> _TO DO_: Write every record below out exactly; no images.

> _PROVIDED DATA_:
════════════════════

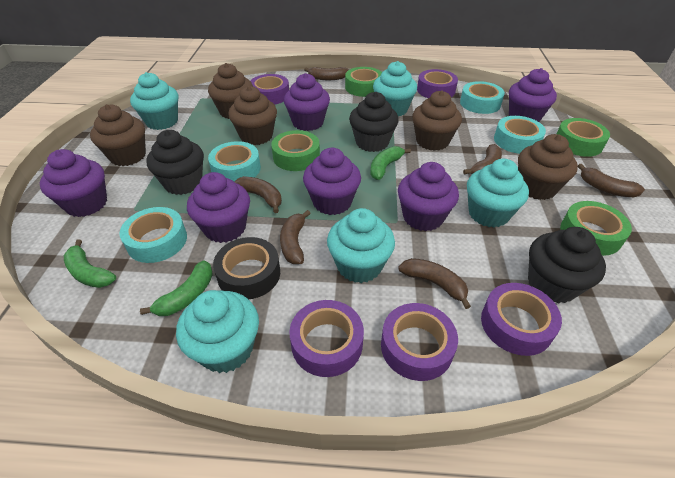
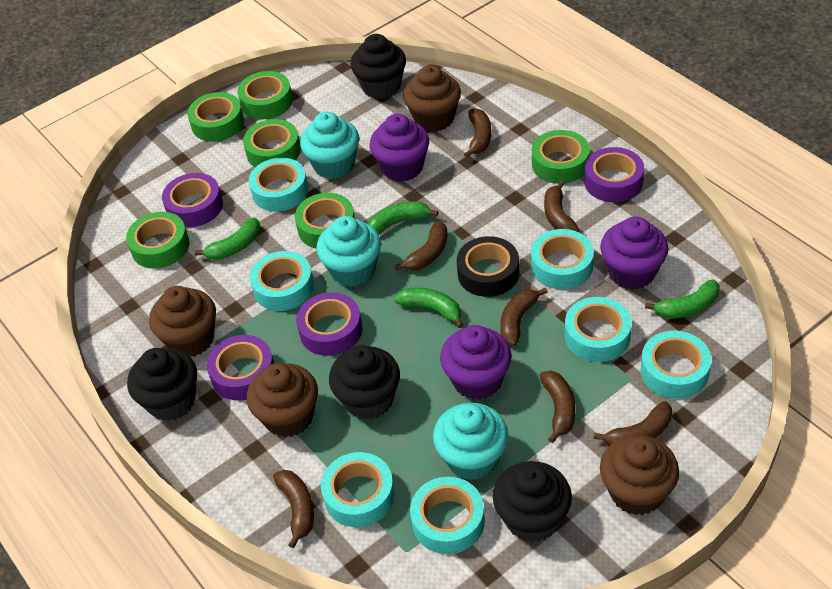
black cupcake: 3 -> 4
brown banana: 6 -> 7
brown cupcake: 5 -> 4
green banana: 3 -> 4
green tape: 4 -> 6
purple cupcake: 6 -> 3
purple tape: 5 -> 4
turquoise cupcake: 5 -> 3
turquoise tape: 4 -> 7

════════════════════

> _WRITTEN SOLUTION_:
black cupcake: 3 -> 4
brown banana: 6 -> 7
brown cupcake: 5 -> 4
green banana: 3 -> 4
green tape: 4 -> 6
purple cupcake: 6 -> 3
purple tape: 5 -> 4
turquoise cupcake: 5 -> 3
turquoise tape: 4 -> 7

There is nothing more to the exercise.